**Exercise details:**
Filter the data for "tile" and copy matching lines.

**Working data:**

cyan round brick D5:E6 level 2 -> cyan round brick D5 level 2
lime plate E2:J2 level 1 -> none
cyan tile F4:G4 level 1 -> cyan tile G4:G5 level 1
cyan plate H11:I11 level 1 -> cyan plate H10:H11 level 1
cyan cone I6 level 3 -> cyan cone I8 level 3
* * *
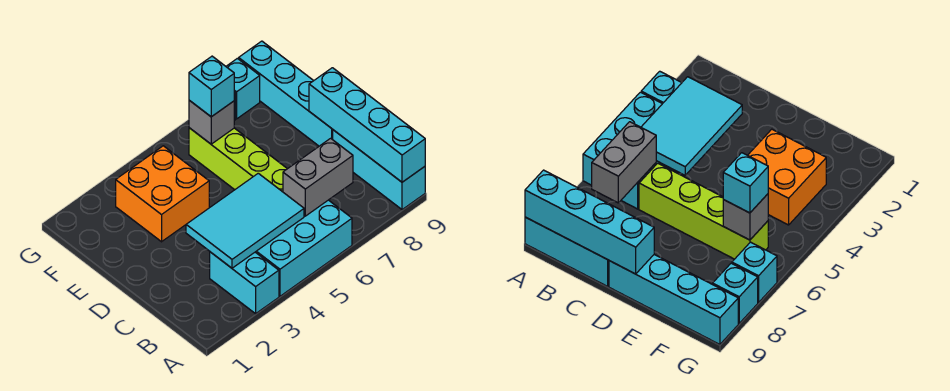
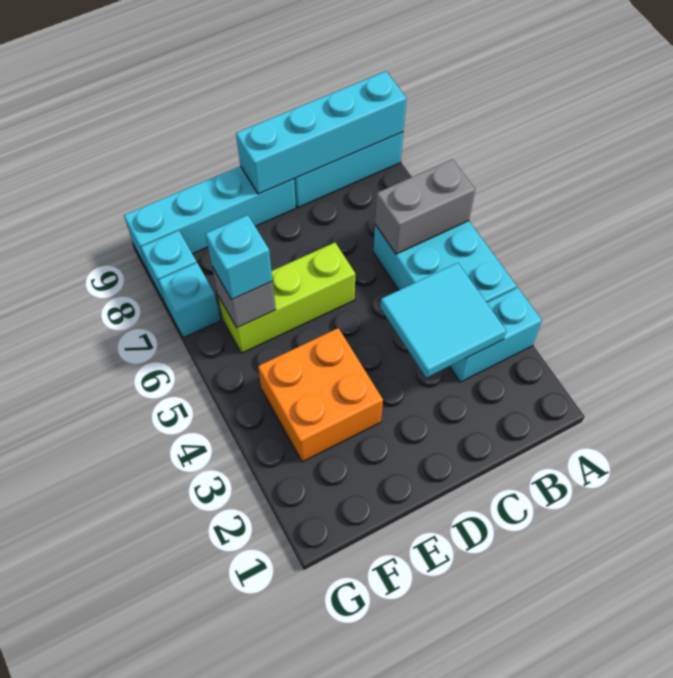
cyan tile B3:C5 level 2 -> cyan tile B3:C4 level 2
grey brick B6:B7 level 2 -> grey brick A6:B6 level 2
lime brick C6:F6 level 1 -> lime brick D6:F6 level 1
* * *
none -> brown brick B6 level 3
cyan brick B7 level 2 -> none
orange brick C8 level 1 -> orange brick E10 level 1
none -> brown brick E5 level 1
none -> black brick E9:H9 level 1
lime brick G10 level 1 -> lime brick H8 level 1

**Solution:**
cyan tile F4:G4 level 1 -> cyan tile G4:G5 level 1
cyan tile B3:C5 level 2 -> cyan tile B3:C4 level 2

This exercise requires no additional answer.